(Beginning of Task input)

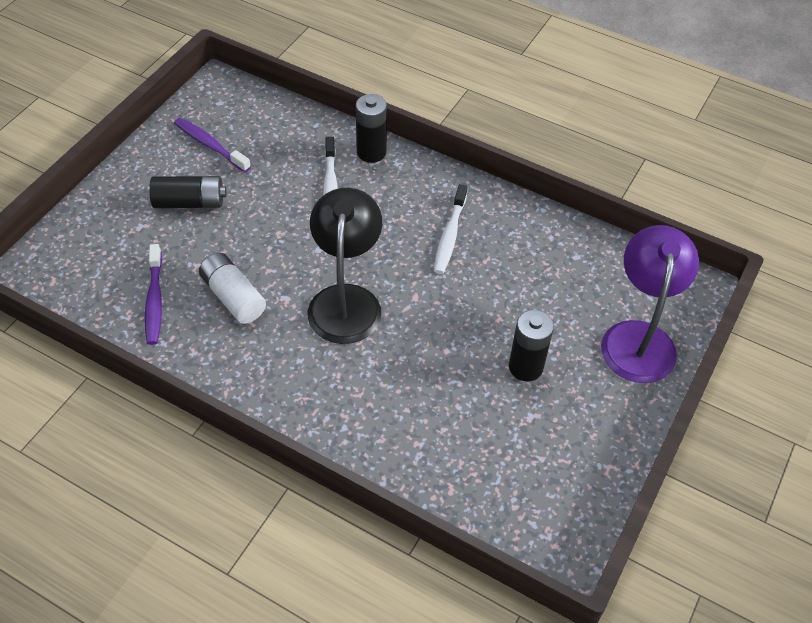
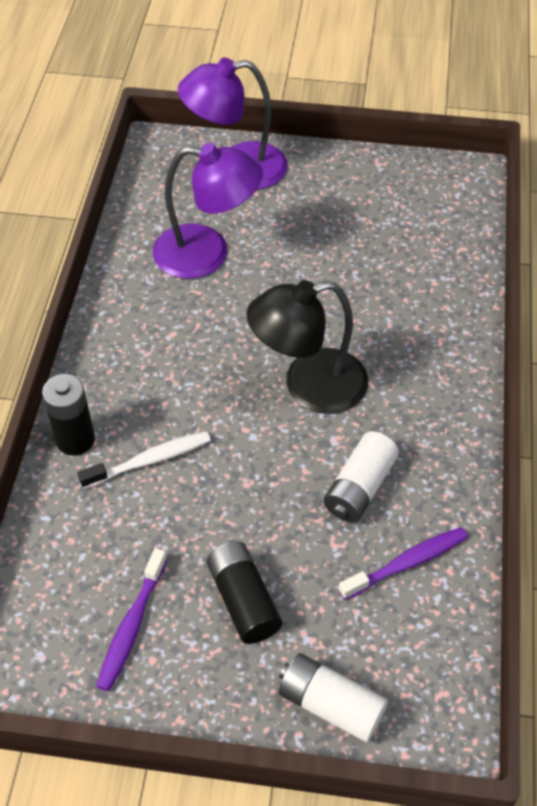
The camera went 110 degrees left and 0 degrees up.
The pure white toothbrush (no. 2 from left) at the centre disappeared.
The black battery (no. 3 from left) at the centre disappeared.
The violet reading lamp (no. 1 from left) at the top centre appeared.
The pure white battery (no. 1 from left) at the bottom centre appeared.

(End of Task input)

Instructions for the task: Output each entry verbatim; none of the pictures should be included.

Result below:
The camera went 110 degrees left and 0 degrees up.
The pure white toothbrush (no. 2 from left) at the centre disappeared.
The black battery (no. 3 from left) at the centre disappeared.
The violet reading lamp (no. 1 from left) at the top centre appeared.
The pure white battery (no. 1 from left) at the bottom centre appeared.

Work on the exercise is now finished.